## [THE INPUT]
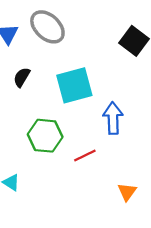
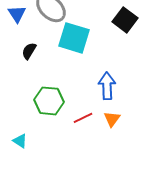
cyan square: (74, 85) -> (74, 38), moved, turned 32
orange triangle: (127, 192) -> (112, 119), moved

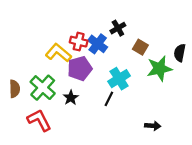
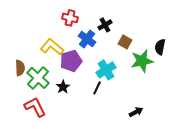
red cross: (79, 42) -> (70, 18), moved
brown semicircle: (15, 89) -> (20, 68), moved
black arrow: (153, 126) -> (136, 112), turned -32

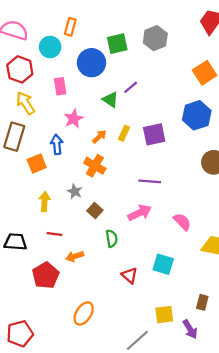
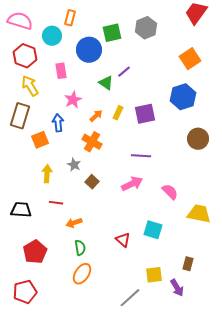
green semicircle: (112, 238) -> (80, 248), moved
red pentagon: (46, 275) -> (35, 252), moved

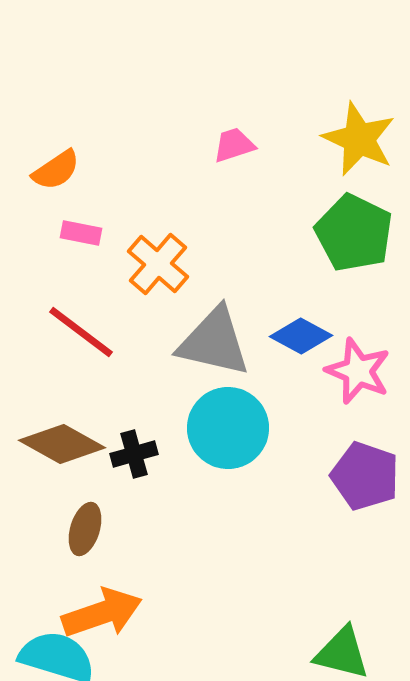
* * *
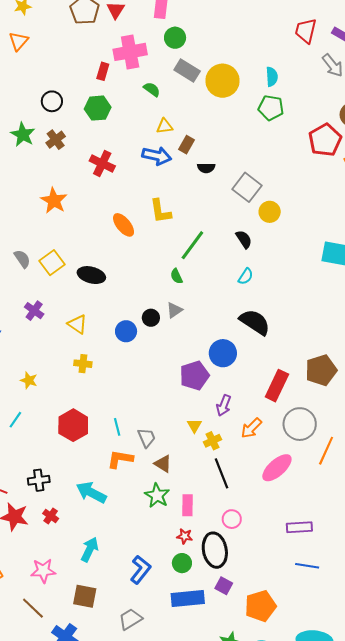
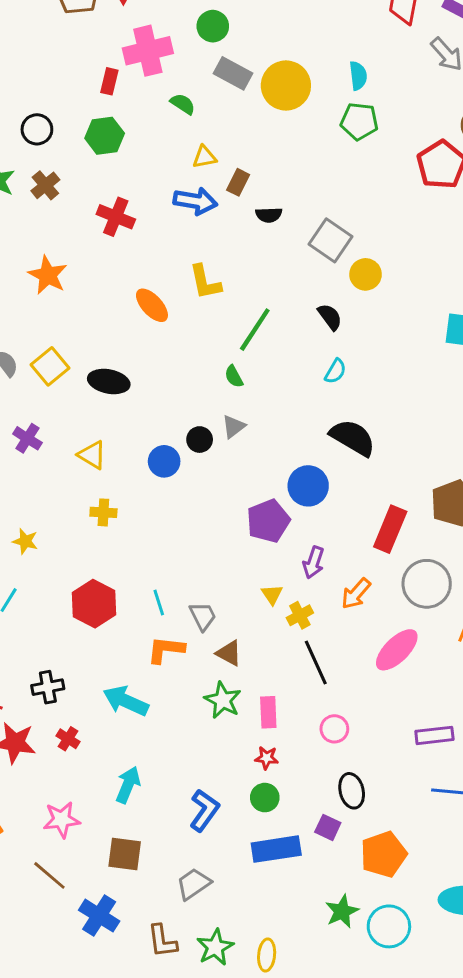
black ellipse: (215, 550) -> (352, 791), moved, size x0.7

## [INSTRUCTIONS FOR THE TASK]
Your task is to find every line above containing the word "semicircle" and copy it.

## [TASK SOLUTION]
brown semicircle: (15, 89) -> (20, 68), moved
green semicircle: (112, 238) -> (80, 248), moved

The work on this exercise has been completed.